## Directions for this task
Apart from the pictures, the listing is to be returned exactly.

BEGIN Data section

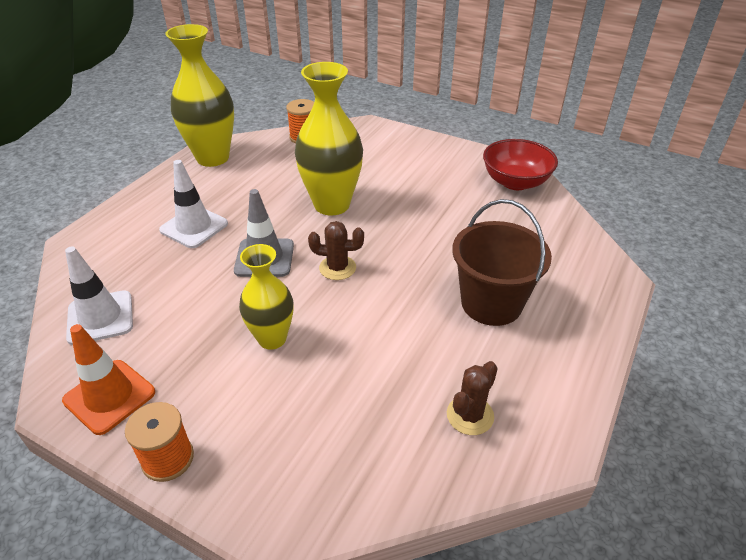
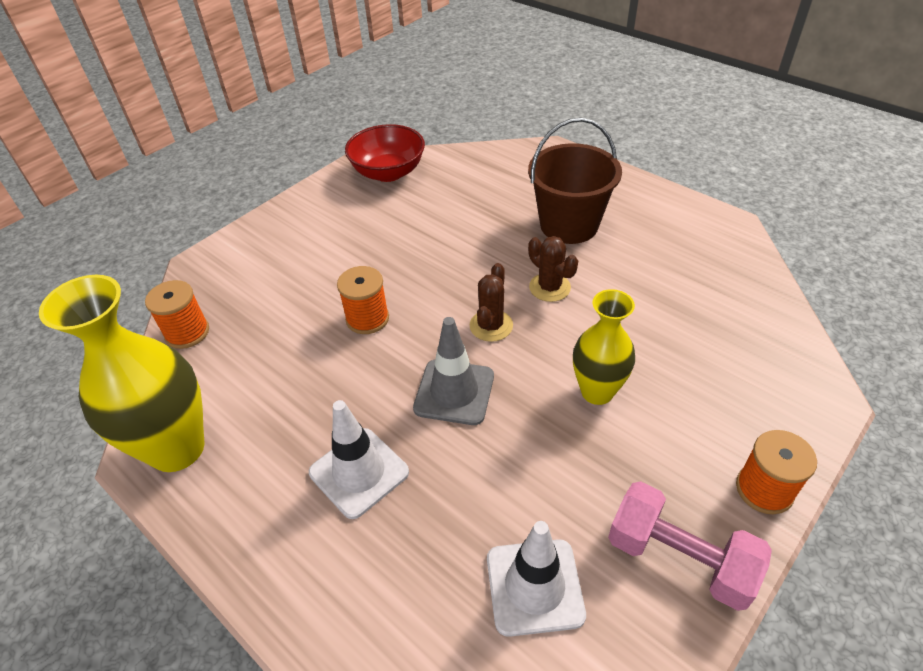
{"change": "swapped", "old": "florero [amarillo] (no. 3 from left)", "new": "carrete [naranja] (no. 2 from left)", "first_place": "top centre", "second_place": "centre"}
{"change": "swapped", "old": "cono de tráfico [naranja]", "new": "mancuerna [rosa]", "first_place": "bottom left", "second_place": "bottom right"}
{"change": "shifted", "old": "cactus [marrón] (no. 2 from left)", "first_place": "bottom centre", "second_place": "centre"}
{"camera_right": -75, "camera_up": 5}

END Data section

## Written answer
{"change": "swapped", "old": "florero [amarillo] (no. 3 from left)", "new": "carrete [naranja] (no. 2 from left)", "first_place": "top centre", "second_place": "centre"}
{"change": "swapped", "old": "cono de tráfico [naranja]", "new": "mancuerna [rosa]", "first_place": "bottom left", "second_place": "bottom right"}
{"change": "shifted", "old": "cactus [marrón] (no. 2 from left)", "first_place": "bottom centre", "second_place": "centre"}
{"camera_right": -75, "camera_up": 5}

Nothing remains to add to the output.